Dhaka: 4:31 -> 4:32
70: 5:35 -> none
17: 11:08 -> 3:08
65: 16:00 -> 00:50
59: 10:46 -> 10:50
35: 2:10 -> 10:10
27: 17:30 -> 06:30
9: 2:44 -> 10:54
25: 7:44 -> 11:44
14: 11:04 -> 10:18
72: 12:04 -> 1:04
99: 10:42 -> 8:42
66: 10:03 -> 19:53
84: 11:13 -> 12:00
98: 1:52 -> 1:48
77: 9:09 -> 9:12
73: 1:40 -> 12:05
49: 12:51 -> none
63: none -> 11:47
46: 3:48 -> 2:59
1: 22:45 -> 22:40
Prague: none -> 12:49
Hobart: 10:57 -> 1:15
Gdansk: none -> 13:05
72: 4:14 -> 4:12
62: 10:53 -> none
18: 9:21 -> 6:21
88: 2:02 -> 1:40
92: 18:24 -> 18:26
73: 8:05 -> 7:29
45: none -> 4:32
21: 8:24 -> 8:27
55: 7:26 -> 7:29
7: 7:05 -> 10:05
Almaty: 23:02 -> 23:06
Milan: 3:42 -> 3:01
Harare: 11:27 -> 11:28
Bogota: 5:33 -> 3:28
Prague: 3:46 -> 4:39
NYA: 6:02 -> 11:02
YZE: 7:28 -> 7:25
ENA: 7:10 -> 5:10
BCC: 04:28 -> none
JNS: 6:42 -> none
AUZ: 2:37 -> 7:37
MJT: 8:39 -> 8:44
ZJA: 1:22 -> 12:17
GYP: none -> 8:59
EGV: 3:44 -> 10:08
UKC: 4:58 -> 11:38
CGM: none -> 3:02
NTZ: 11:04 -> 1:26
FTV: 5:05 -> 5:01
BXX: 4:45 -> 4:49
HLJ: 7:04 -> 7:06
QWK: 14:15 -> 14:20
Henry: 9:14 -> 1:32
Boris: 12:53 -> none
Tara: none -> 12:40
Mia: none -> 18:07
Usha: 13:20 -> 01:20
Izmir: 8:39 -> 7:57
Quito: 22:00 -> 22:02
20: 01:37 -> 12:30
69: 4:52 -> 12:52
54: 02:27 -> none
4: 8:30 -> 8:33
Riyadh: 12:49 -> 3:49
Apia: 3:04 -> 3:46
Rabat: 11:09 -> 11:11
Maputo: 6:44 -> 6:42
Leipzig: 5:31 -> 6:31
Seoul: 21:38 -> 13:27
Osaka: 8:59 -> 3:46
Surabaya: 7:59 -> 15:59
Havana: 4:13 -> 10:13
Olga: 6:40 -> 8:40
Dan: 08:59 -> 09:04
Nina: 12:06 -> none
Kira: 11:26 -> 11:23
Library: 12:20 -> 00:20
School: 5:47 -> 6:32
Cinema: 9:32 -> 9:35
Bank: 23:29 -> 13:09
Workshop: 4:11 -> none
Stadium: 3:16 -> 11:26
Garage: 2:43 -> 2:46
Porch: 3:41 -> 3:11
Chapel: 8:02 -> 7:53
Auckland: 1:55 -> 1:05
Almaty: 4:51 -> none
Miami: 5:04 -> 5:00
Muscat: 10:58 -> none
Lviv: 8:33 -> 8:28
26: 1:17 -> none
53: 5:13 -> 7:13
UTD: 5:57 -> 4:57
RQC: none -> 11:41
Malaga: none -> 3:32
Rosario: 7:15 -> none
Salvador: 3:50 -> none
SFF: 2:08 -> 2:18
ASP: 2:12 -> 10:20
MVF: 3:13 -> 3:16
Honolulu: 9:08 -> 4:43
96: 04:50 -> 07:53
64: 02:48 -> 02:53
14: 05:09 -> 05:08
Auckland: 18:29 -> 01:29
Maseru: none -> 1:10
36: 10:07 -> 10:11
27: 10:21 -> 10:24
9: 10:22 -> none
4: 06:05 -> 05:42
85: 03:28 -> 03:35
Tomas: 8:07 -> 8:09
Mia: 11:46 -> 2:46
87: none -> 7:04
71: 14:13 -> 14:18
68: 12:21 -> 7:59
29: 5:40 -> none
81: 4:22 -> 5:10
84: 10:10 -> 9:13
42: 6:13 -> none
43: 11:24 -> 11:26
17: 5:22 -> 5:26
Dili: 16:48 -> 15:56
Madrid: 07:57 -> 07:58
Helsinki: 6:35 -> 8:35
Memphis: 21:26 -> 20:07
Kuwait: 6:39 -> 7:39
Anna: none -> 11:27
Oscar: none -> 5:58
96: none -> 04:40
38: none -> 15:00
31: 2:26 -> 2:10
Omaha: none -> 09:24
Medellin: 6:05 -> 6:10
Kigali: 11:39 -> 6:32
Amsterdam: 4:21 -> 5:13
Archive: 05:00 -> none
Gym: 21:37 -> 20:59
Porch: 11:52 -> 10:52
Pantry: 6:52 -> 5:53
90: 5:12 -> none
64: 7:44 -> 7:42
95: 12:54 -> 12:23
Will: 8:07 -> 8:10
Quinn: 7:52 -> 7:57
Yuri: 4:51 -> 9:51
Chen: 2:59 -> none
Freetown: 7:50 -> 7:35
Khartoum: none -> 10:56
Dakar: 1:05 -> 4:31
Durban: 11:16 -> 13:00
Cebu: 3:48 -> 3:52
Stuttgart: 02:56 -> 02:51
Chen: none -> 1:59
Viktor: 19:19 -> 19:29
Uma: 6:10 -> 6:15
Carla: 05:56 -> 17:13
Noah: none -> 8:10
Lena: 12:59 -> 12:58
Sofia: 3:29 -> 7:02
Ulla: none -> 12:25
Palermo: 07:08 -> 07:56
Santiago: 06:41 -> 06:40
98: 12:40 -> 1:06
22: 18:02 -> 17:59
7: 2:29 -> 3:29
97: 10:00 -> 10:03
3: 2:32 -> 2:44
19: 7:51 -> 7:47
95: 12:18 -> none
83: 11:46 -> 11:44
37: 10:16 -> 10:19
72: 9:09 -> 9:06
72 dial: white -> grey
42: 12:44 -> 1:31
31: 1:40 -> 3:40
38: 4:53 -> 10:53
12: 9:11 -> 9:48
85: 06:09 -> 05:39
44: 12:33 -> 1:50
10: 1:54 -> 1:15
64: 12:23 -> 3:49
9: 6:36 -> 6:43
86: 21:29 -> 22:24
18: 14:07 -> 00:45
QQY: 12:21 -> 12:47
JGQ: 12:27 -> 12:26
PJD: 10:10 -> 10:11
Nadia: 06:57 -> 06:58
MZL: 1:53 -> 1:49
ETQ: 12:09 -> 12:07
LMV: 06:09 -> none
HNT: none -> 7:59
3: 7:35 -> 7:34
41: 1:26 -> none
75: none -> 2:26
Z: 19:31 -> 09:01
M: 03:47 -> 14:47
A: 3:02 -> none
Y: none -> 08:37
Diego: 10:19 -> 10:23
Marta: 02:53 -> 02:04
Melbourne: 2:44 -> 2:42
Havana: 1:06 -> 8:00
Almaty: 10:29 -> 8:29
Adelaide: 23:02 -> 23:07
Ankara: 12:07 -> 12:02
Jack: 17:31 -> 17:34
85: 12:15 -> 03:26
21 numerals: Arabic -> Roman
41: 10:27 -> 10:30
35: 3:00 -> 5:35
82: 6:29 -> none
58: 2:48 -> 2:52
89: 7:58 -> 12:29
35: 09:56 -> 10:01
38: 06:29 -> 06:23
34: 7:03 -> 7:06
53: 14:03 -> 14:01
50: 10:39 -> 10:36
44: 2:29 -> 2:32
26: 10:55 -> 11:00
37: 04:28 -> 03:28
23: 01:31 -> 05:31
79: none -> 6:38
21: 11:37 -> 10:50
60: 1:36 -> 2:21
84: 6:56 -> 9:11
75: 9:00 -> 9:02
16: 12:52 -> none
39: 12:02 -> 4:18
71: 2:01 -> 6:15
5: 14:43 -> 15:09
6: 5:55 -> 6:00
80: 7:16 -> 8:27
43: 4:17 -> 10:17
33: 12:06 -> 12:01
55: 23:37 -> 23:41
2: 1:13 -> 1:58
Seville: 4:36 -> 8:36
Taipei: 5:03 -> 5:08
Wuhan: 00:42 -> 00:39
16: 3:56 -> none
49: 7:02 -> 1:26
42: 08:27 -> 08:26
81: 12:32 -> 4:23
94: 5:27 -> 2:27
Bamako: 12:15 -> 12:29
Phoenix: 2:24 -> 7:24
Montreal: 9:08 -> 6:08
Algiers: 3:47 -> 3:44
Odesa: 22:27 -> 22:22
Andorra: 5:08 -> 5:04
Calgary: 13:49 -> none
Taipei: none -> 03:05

= = = = =

DO THIS: Reproduce the lines above without any change, starting at the first line and ending at the line that contains "84: 11:13 -> 12:00", with that line included.

EXPECTED ANSWER:
Dhaka: 4:31 -> 4:32
70: 5:35 -> none
17: 11:08 -> 3:08
65: 16:00 -> 00:50
59: 10:46 -> 10:50
35: 2:10 -> 10:10
27: 17:30 -> 06:30
9: 2:44 -> 10:54
25: 7:44 -> 11:44
14: 11:04 -> 10:18
72: 12:04 -> 1:04
99: 10:42 -> 8:42
66: 10:03 -> 19:53
84: 11:13 -> 12:00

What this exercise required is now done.